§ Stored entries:
-- Begin --
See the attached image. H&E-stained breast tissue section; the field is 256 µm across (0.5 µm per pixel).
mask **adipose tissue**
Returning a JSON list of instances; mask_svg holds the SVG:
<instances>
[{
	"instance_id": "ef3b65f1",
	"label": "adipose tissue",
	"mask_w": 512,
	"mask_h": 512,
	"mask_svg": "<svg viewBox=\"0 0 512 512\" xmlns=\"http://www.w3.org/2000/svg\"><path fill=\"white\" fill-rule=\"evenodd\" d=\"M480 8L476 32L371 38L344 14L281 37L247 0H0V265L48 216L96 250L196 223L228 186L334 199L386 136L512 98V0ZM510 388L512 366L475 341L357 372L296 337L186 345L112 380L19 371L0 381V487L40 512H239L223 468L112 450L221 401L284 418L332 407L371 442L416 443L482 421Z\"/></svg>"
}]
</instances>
-- End --
§ WHAT YOU WILL DO: Extract all of the data shown above and repeat it verbatim.

§ CORRECT ANSWER:
See the attached image. H&E-stained breast tissue section; the field is 256 µm across (0.5 µm per pixel).
mask **adipose tissue**
Returning a JSON list of instances; mask_svg holds the SVG:
<instances>
[{
	"instance_id": "ef3b65f1",
	"label": "adipose tissue",
	"mask_w": 512,
	"mask_h": 512,
	"mask_svg": "<svg viewBox=\"0 0 512 512\" xmlns=\"http://www.w3.org/2000/svg\"><path fill=\"white\" fill-rule=\"evenodd\" d=\"M480 8L476 32L371 38L344 14L281 37L247 0H0V265L48 216L96 250L196 223L228 186L334 199L386 136L512 98V0ZM510 388L512 366L475 341L357 372L296 337L186 345L112 380L19 371L0 381V487L40 512H239L223 468L112 450L221 401L284 418L332 407L371 442L416 443L482 421Z\"/></svg>"
}]
</instances>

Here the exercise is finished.